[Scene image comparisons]

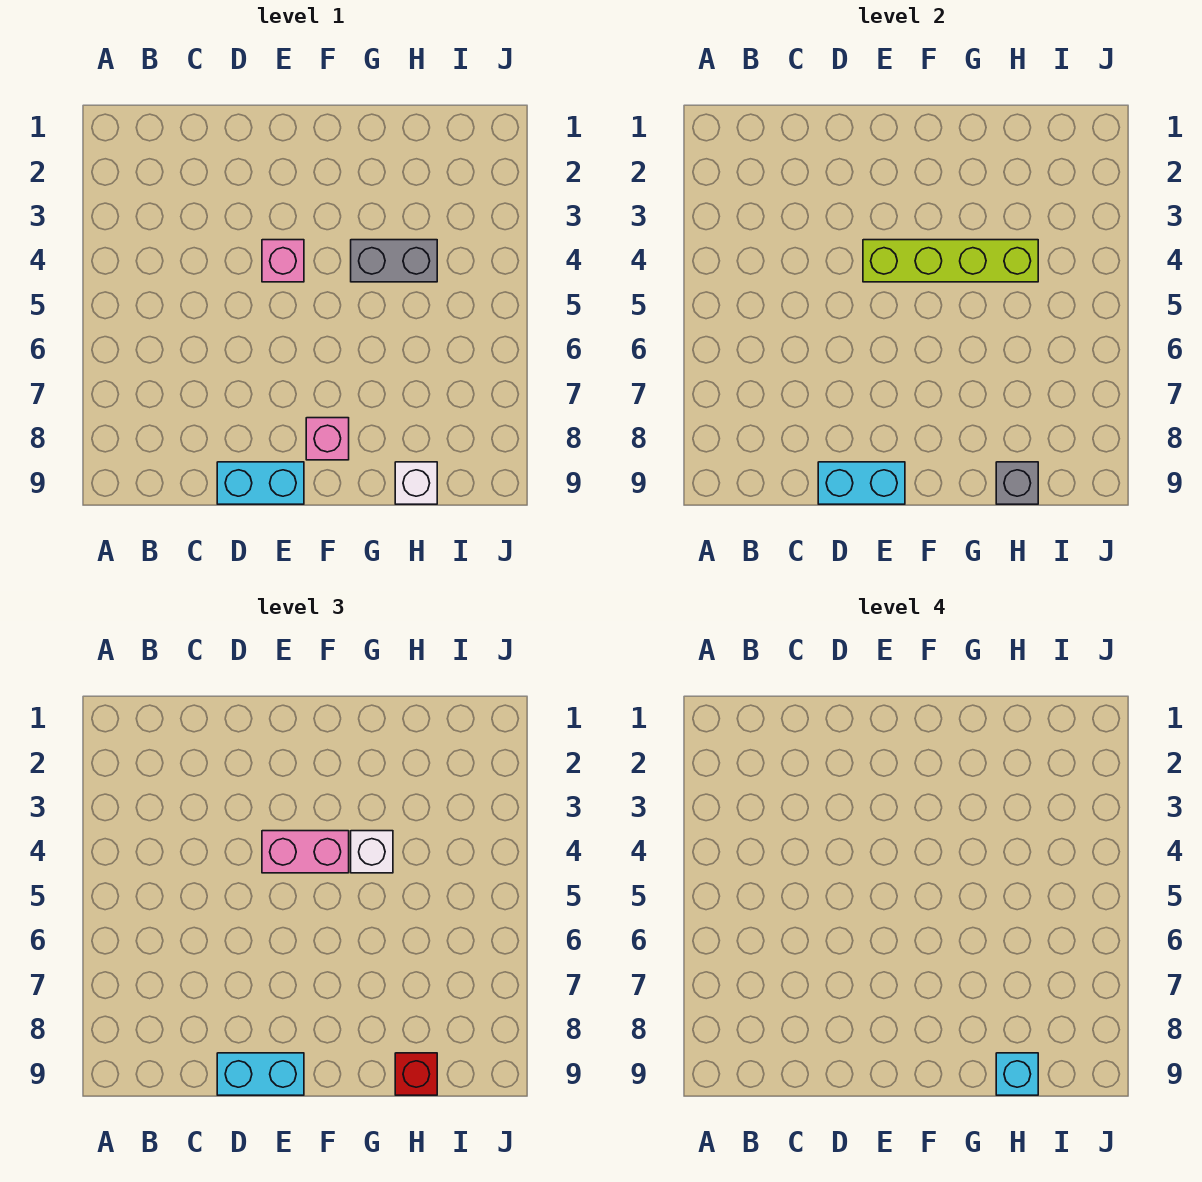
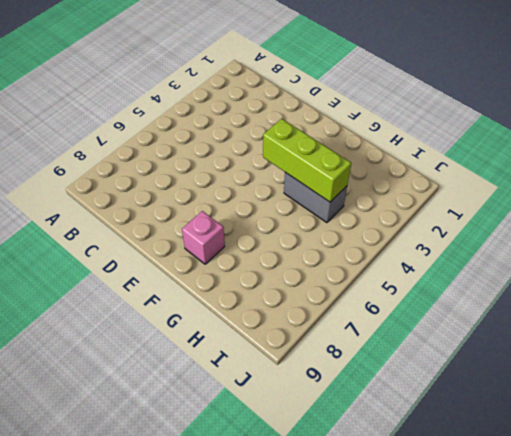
lime brick F4:H4 level 2 -> lime brick E4:H4 level 2
none -> cyan brick D9:E9 level 1
none -> pink brick E4 level 1
none -> white brick H9 level 1

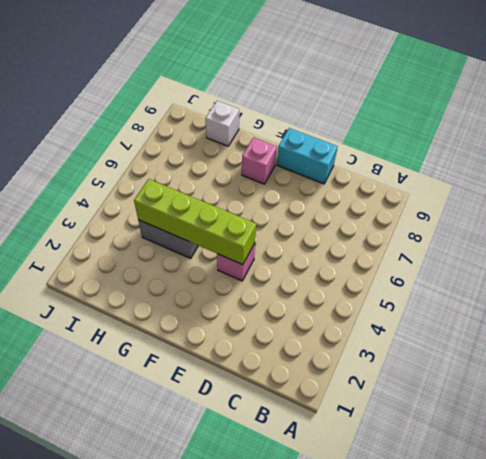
none -> cyan brick D9:E9 level 2
none -> grey brick H9 level 2
none -> cyan brick D9:E9 level 3

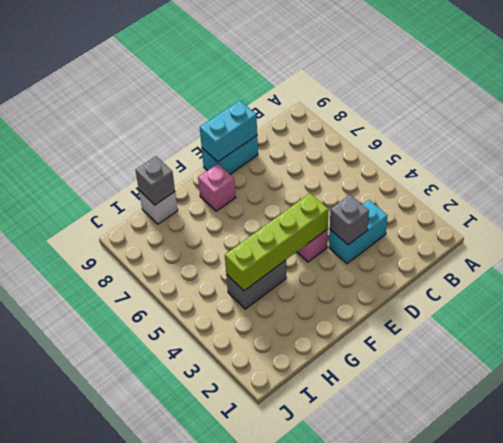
cyan brick C3:D3 level 1 -> cyan brick D9:E9 level 3
grey brick D3 level 2 -> none
none -> pink brick E4:F4 level 3
none -> white brick G4 level 3
none -> red brick H9 level 3

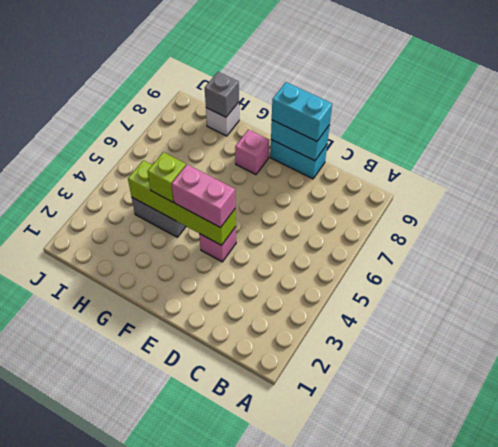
lime brick G4 level 3 -> white brick G4 level 3
none -> red brick H9 level 3
none -> cyan brick H9 level 4

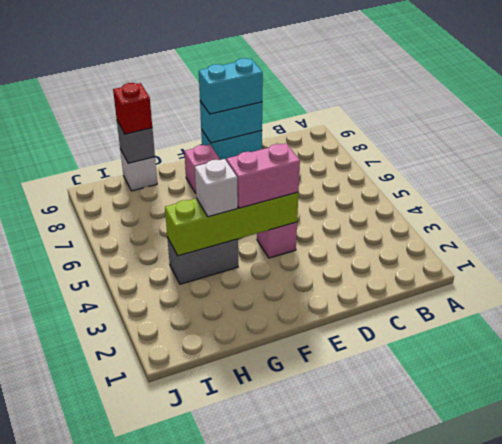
none -> cyan brick H9 level 4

- _Exercise objective_
The entries above should be retyped word for word, with all pictures omitted.

- _Written answer_
lime brick F4:H4 level 2 -> lime brick E4:H4 level 2
none -> cyan brick D9:E9 level 1
none -> pink brick E4 level 1
none -> white brick H9 level 1

none -> cyan brick D9:E9 level 2
none -> grey brick H9 level 2
none -> cyan brick D9:E9 level 3

cyan brick C3:D3 level 1 -> cyan brick D9:E9 level 3
grey brick D3 level 2 -> none
none -> pink brick E4:F4 level 3
none -> white brick G4 level 3
none -> red brick H9 level 3

lime brick G4 level 3 -> white brick G4 level 3
none -> red brick H9 level 3
none -> cyan brick H9 level 4

none -> cyan brick H9 level 4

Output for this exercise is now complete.